> **REQUEST**: Repeat the records below exactly from the line containing "black trapezoid: (526, 296)" to the line containing "blue trapezoid: (544, 128)", taking in both of those lines. Drop the pictures.
---
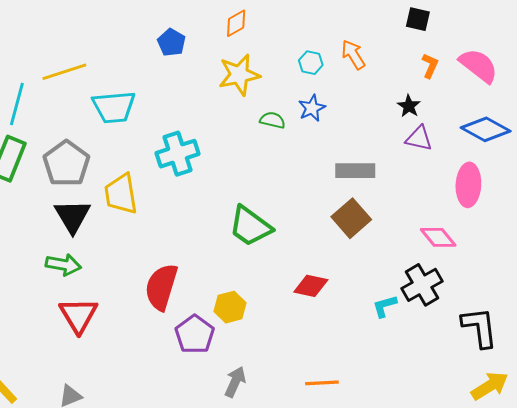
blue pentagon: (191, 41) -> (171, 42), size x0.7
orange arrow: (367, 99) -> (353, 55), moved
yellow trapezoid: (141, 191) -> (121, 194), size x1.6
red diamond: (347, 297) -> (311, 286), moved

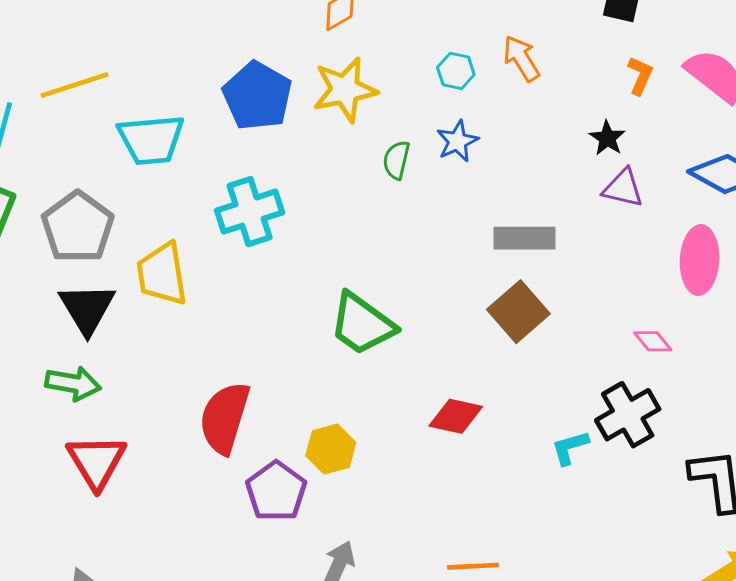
blue pentagon: (171, 42) -> (257, 96), moved, size x1.6
green semicircle: (272, 120) -> (396, 160), turned -90
pink diamond: (438, 237) -> (653, 341), size x0.7

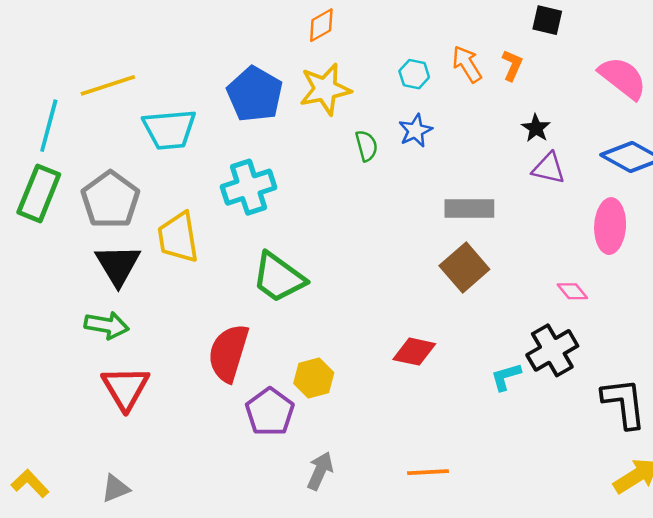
orange L-shape: (640, 76) -> (512, 65), moved
green semicircle: (396, 160) -> (366, 146), turned 152
green trapezoid: (362, 324) -> (279, 278), moved

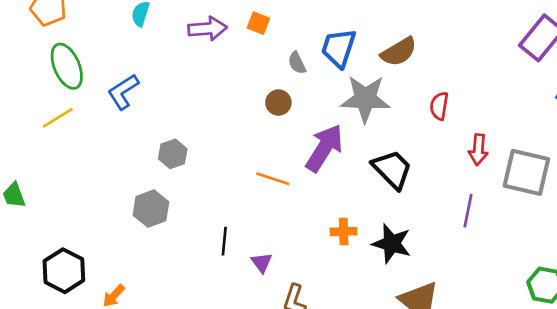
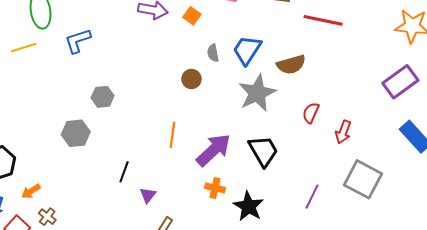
gray star: (365, 99) -> (257, 93), turned 30
purple arrow: (324, 148) -> (213, 150), moved
red arrow: (478, 150) -> (343, 132), moved
orange line: (273, 179) -> (172, 135), turned 65

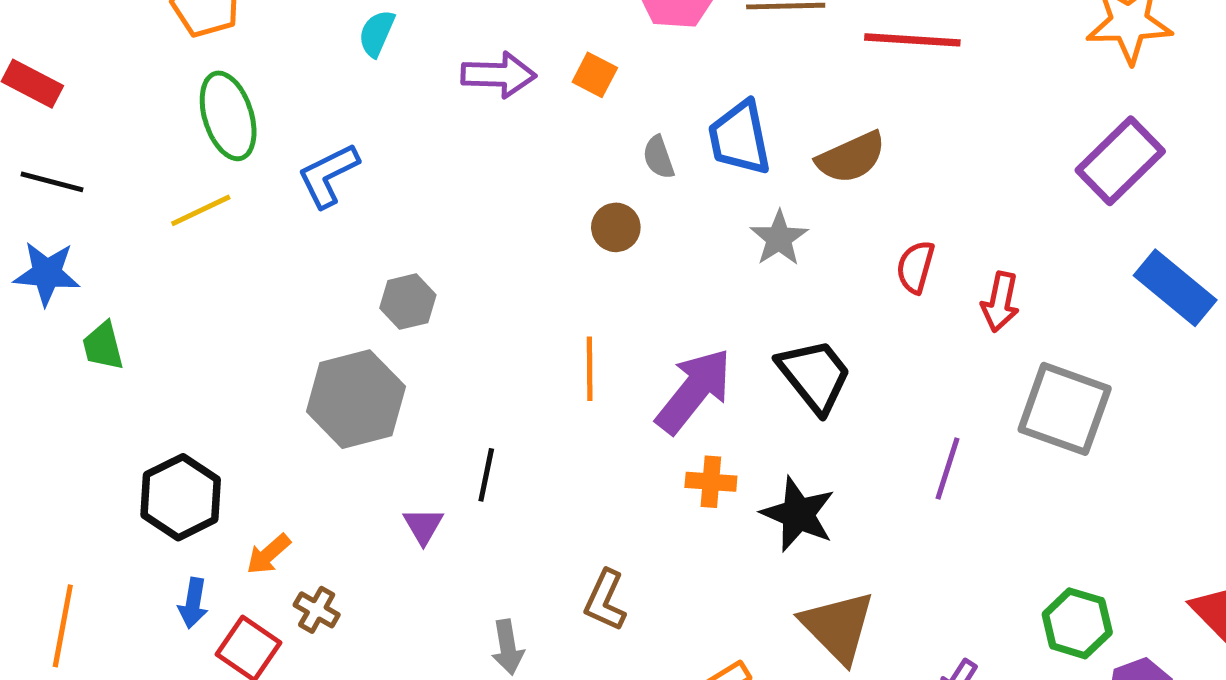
blue trapezoid: (247, 50) -> (740, 138), turned -36
gray star: (257, 93) -> (779, 238), size x0.6
gray hexagon: (76, 133) -> (356, 399), size x1.4
purple triangle: (148, 195) -> (423, 526), moved

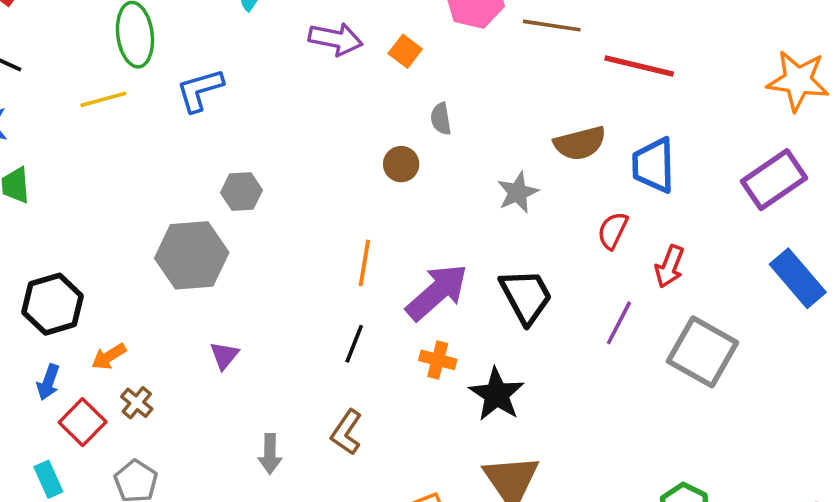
blue trapezoid: (740, 138) -> (654, 165), moved
purple line: (948, 469) -> (619, 323), moved
black line: (486, 475) -> (354, 344), moved

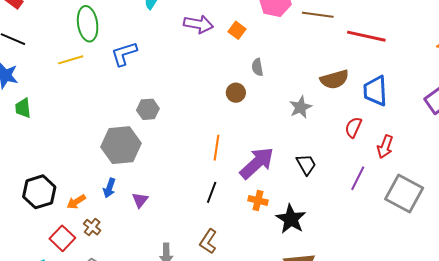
black trapezoid: (526, 296) -> (306, 164), size x0.7
black hexagon: (53, 304) -> (39, 192), moved
blue arrow: (48, 382) -> (109, 188), moved

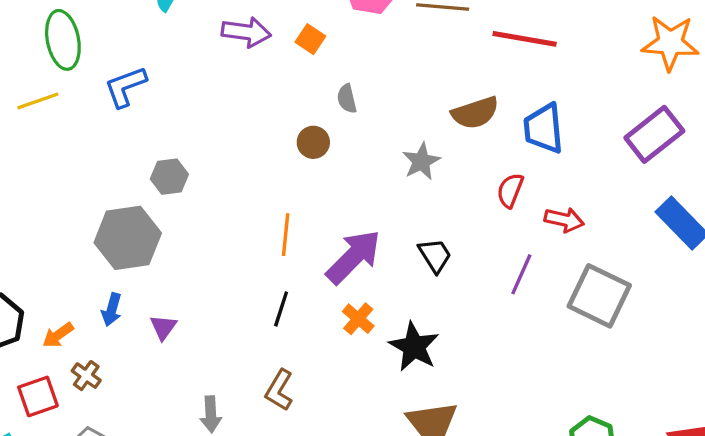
red arrow: (385, 147) -> (564, 220), turned -95
orange cross: (258, 200) -> (358, 319), turned 30
red square: (62, 238) -> (38, 396), turned 30

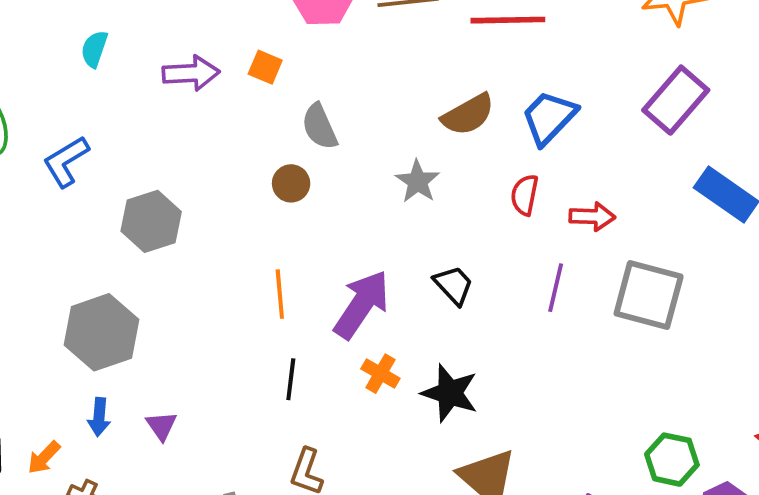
gray semicircle: (347, 99) -> (320, 127), size x1.4
blue trapezoid: (544, 128) -> (549, 117), turned 60
gray hexagon: (169, 177) -> (151, 221), moved, size x1.4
---
> **TASK RESULT**:
black trapezoid: (526, 296) -> (306, 164), size x0.7
black hexagon: (53, 304) -> (39, 192), moved
blue arrow: (48, 382) -> (109, 188), moved

red arrow: (385, 147) -> (564, 220), turned -95
orange cross: (258, 200) -> (358, 319), turned 30
red square: (62, 238) -> (38, 396), turned 30

gray semicircle: (347, 99) -> (320, 127), size x1.4
blue trapezoid: (544, 128) -> (549, 117), turned 60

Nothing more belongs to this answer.